▶ _Your instructions_
Copy out exactly the lines below that run from the one holding "green eraser: 2 -> 0" to the one holding "yellow scissors: 2 -> 1", keeping both of those lines and no others.
[[ Records provided open ]]
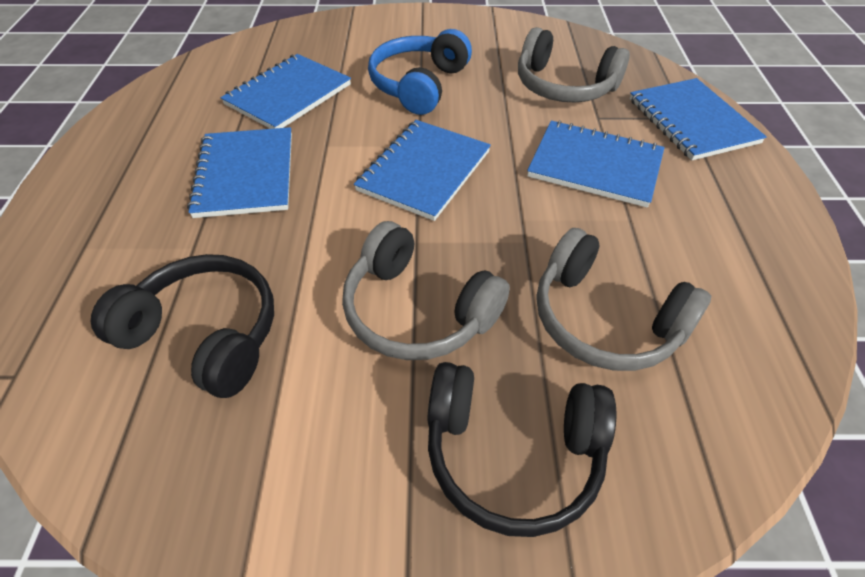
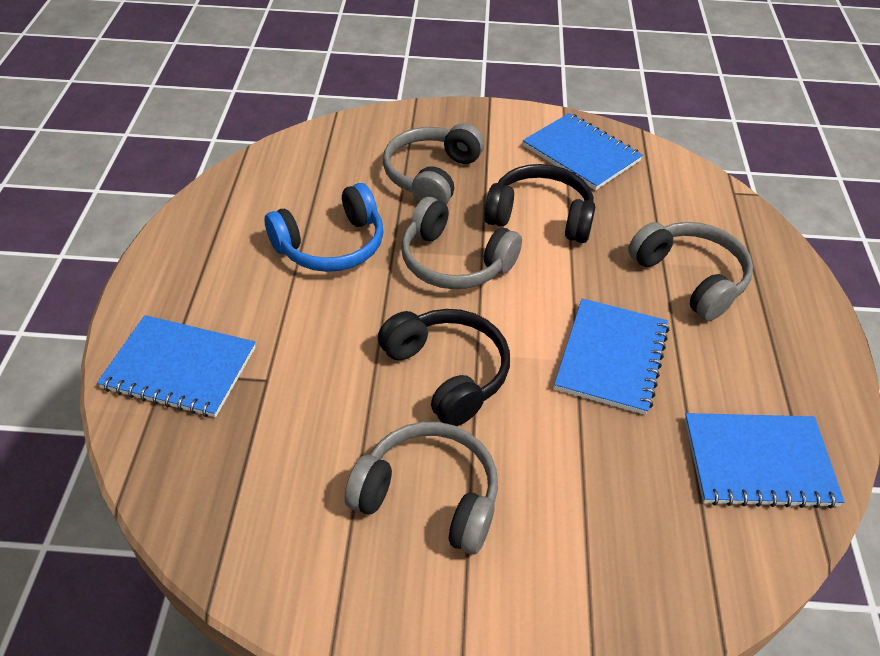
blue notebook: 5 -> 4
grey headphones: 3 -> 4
[[ Records provided closed ]]
[[ Records provided open ]]
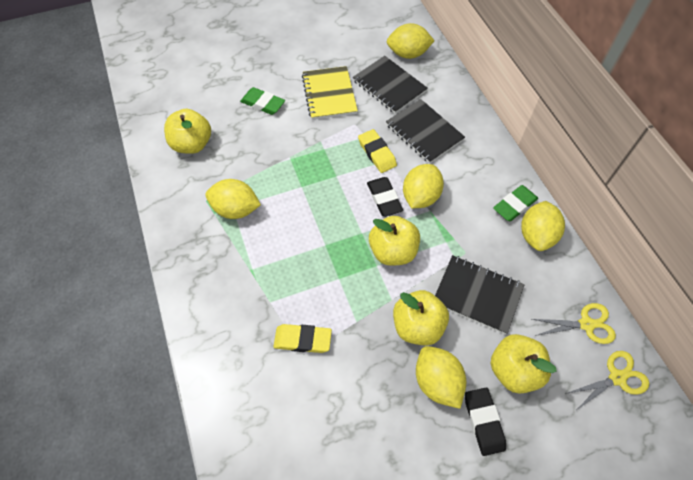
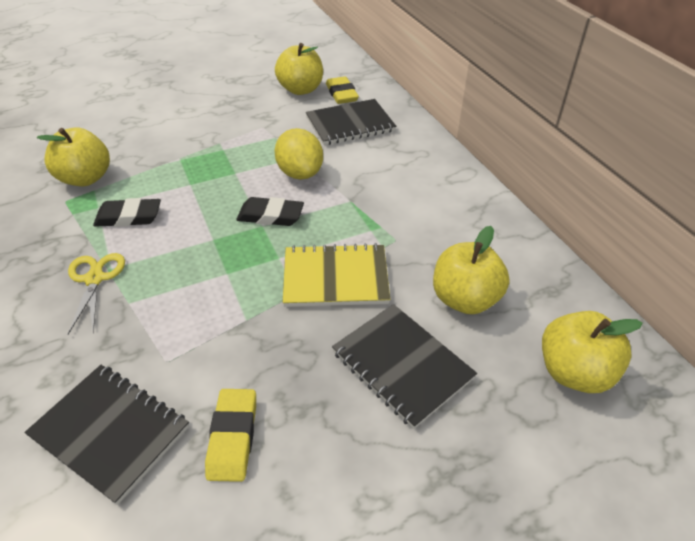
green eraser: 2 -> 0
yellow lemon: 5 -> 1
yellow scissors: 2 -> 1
[[ Records provided closed ]]
▶ _Written reply_
green eraser: 2 -> 0
yellow lemon: 5 -> 1
yellow scissors: 2 -> 1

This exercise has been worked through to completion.